DATA SHOWN section start

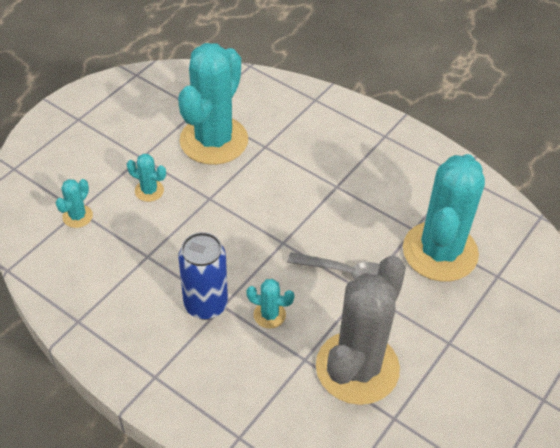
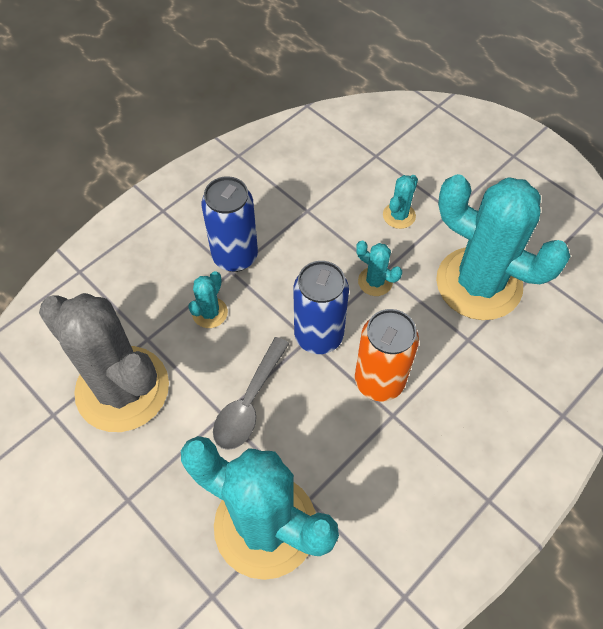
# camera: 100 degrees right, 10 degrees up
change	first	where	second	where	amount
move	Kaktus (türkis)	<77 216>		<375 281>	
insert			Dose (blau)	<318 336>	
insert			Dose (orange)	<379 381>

DATA SHOWN section end
DATA SHOWN section start

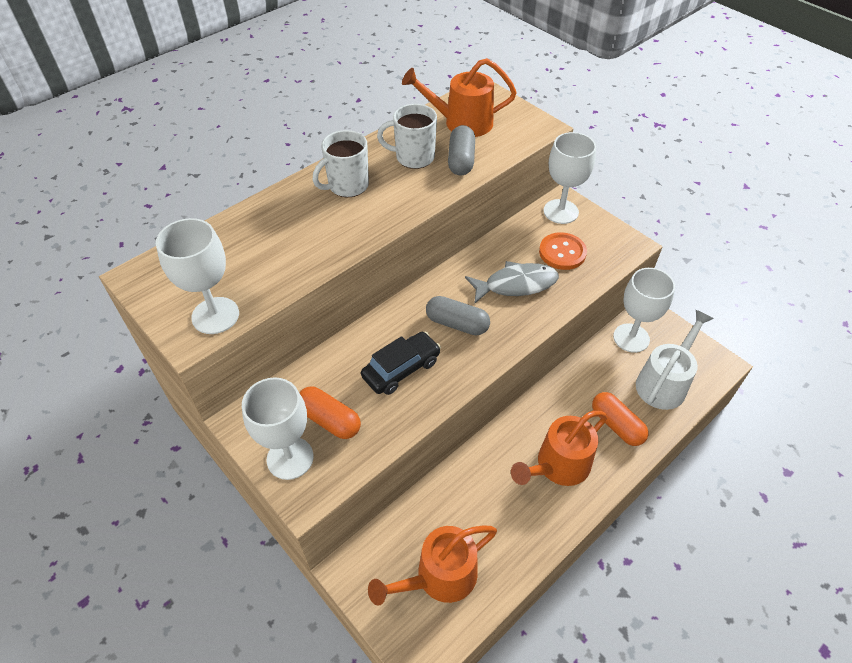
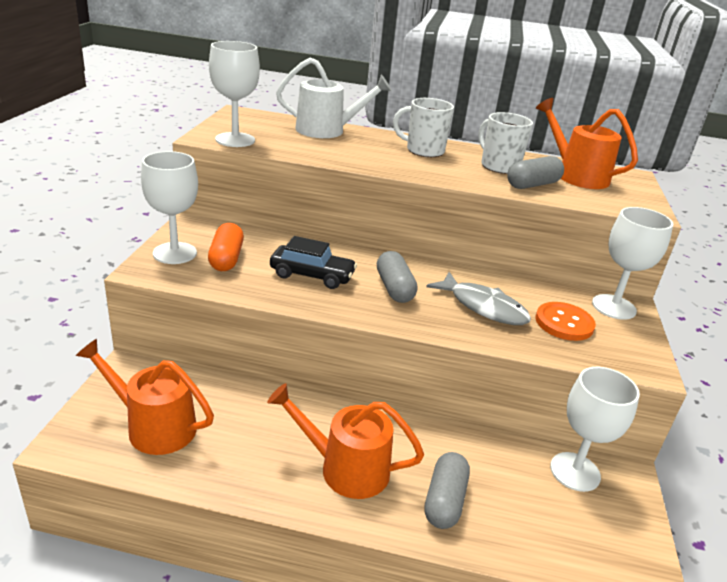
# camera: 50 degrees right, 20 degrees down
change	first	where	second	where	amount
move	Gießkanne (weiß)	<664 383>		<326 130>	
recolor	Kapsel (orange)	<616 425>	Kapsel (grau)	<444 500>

DATA SHOWN section end
DATA SHOWN section start

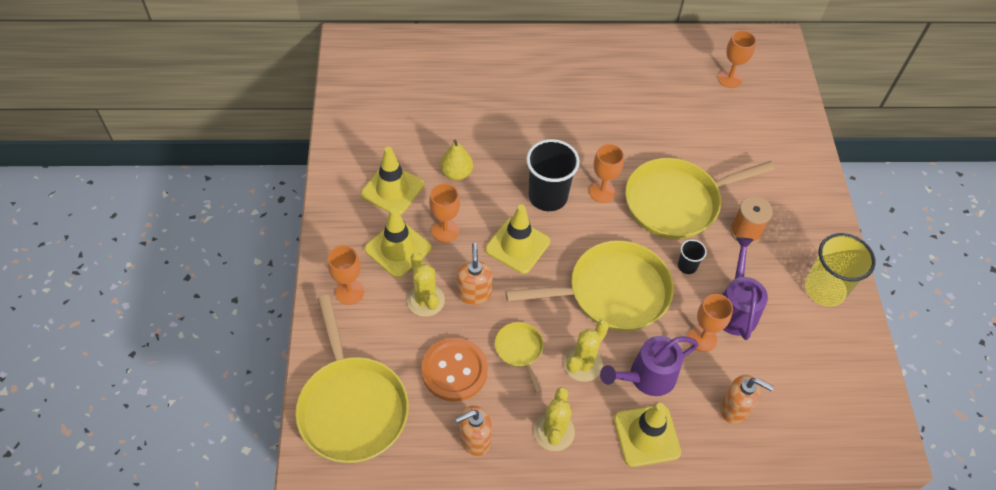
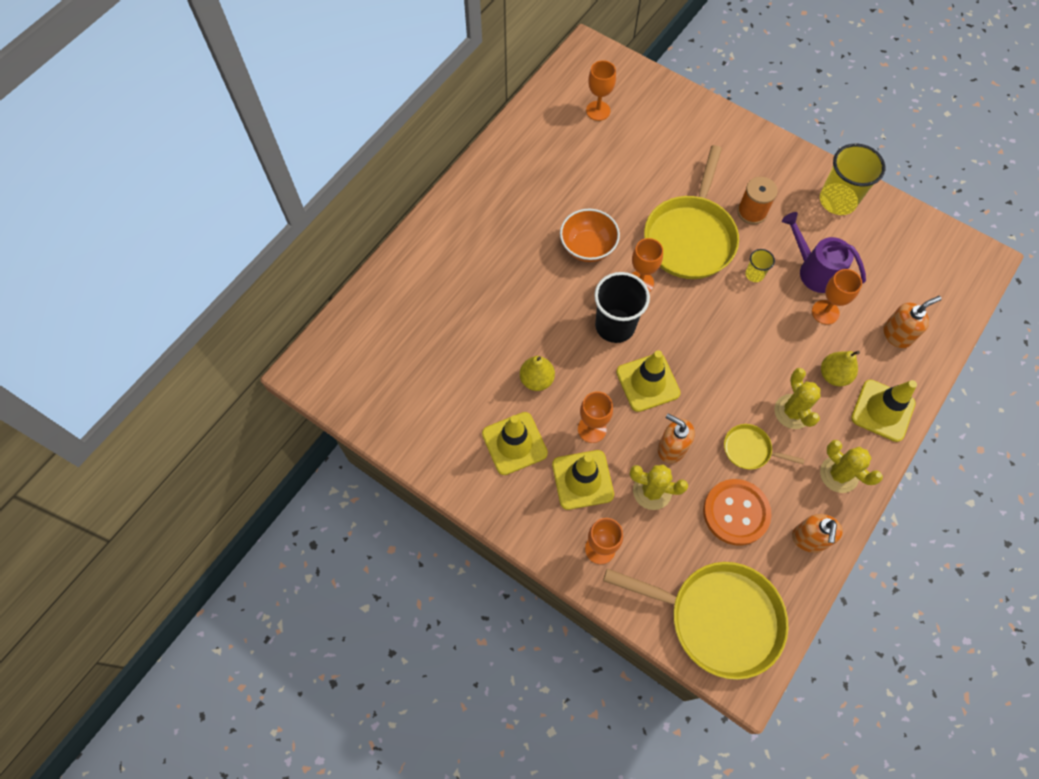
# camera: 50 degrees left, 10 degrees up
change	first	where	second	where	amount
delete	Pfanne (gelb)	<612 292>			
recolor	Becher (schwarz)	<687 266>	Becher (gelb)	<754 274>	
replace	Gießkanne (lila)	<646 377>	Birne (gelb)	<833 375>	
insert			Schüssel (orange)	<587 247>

DATA SHOWN section end

PROBLEM DETAILS
How many lines in the entries hold the word "recolor"? Only the number is wanted.

ANSWER BOX
2